Content revision data
-- Opening Marker --
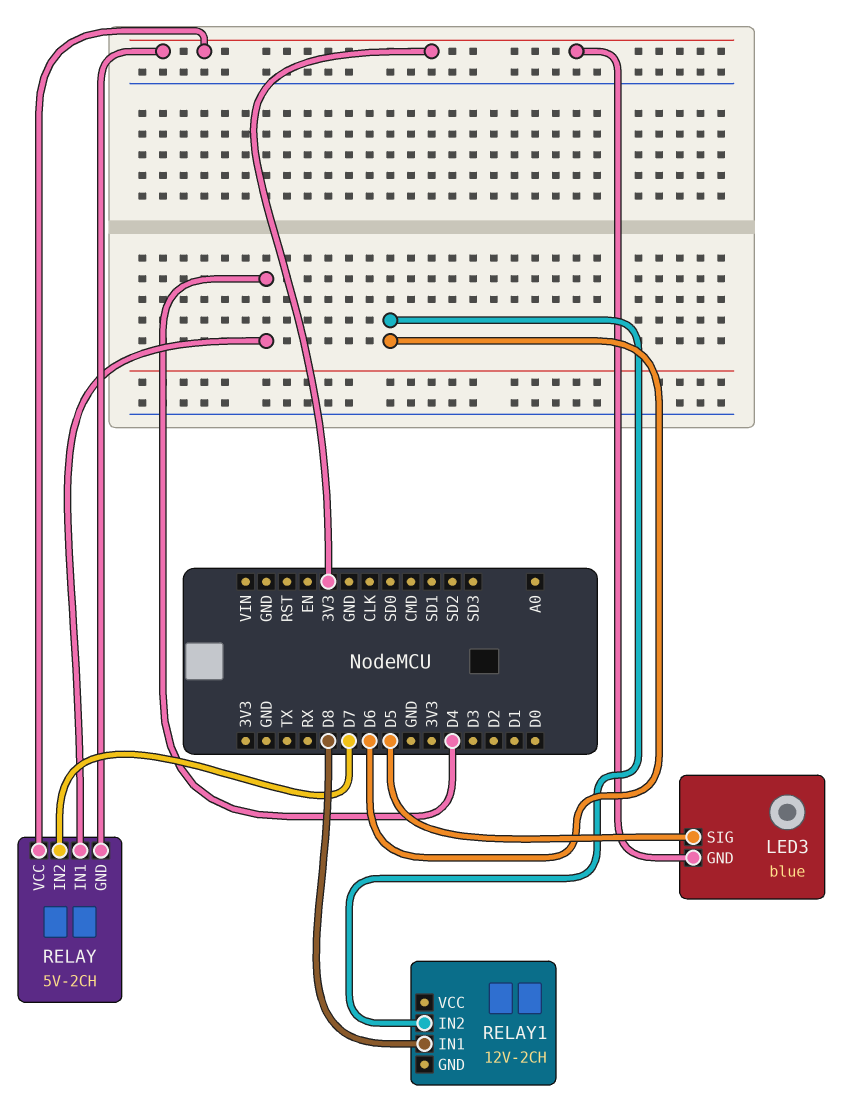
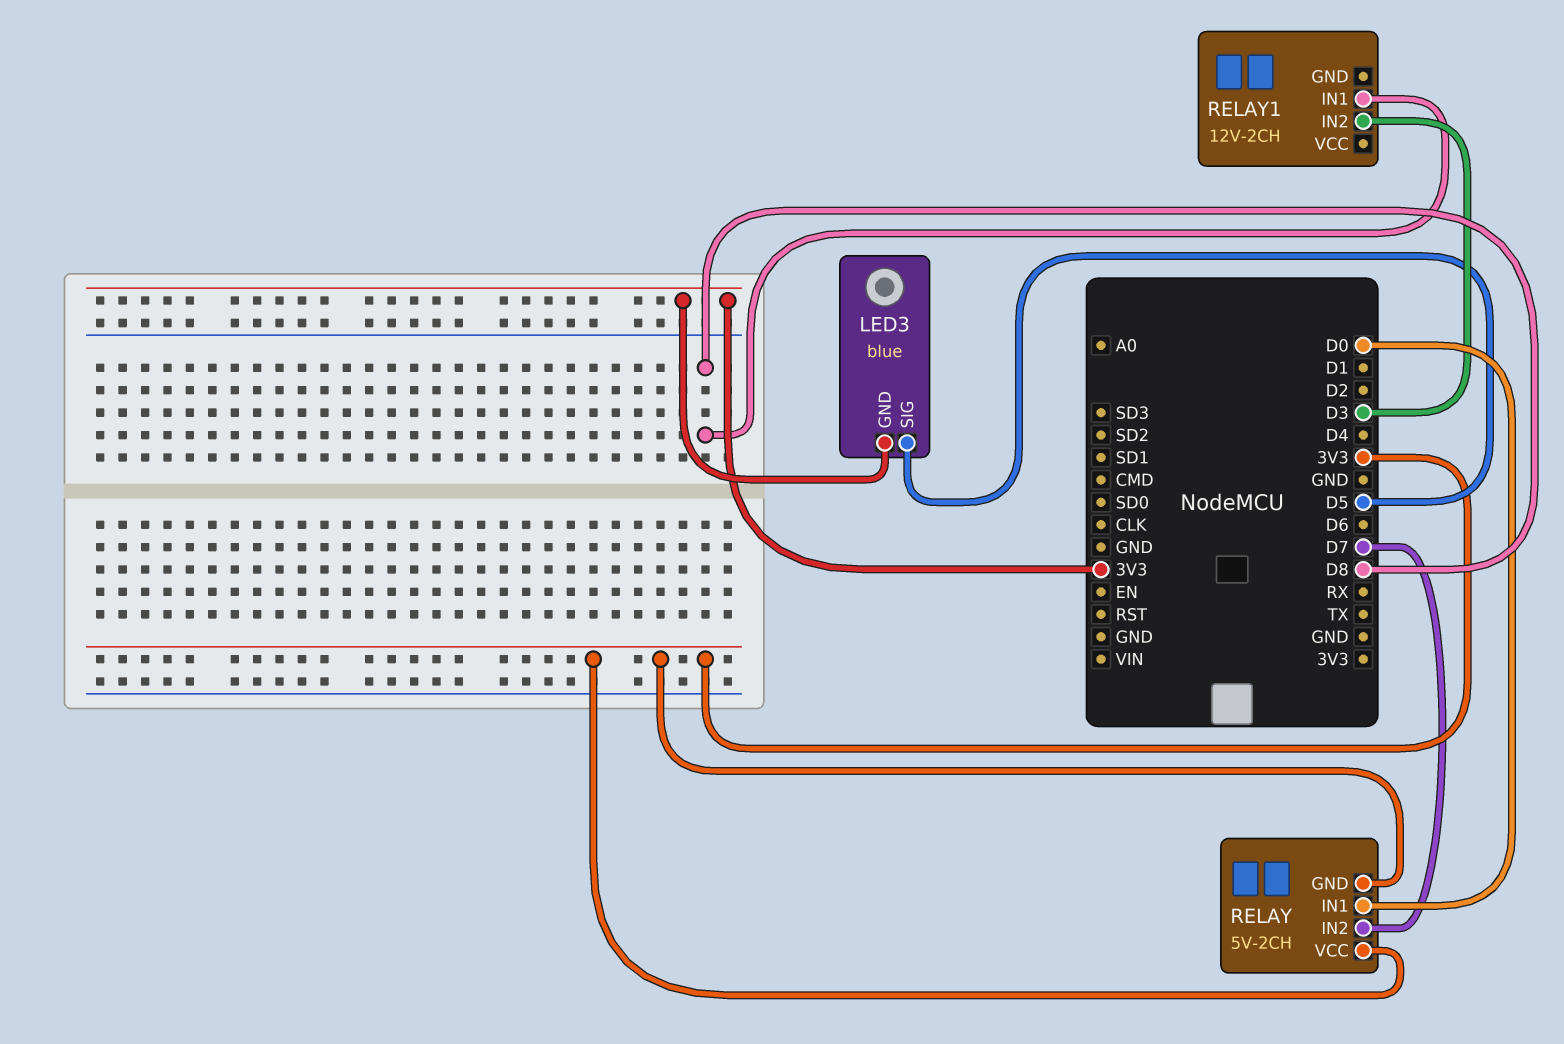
RELAY pin IN1: D4 -> D0
RELAY1 pin IN2: D6 -> D3

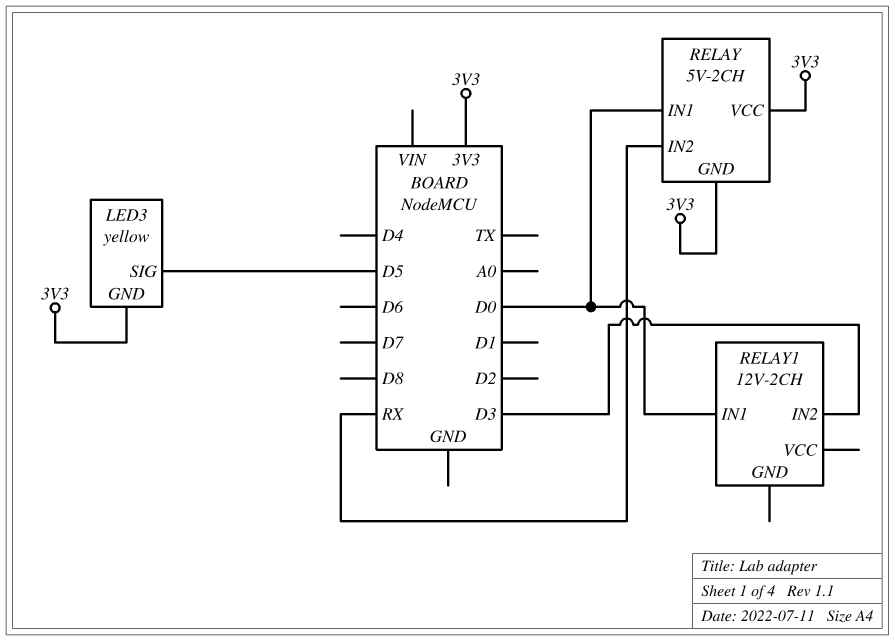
LED3: blue -> yellow
RELAY pin IN2: D7 -> RX
RELAY1 pin IN1: D8 -> D0

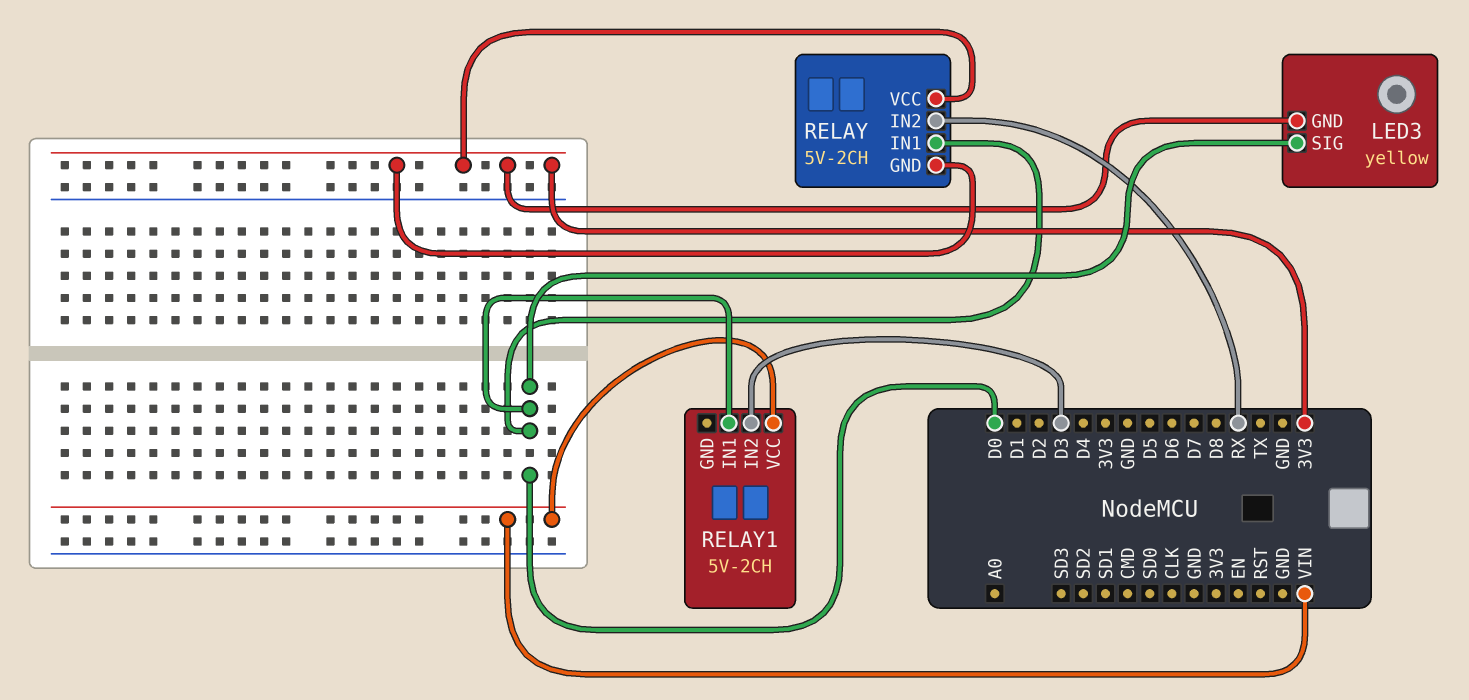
LED3 pin SIG: D5 -> D0
RELAY1: 12V-2CH -> 5V-2CH
RELAY1 pin VCC: none -> VIN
-- Closing Marker --
-- WORK TO COMPLETE --
Please give back all the records above word for word, with no pictures included.

-- TASK SOLUTION --
RELAY pin IN1: D4 -> D0
RELAY1 pin IN2: D6 -> D3

LED3: blue -> yellow
RELAY pin IN2: D7 -> RX
RELAY1 pin IN1: D8 -> D0

LED3 pin SIG: D5 -> D0
RELAY1: 12V-2CH -> 5V-2CH
RELAY1 pin VCC: none -> VIN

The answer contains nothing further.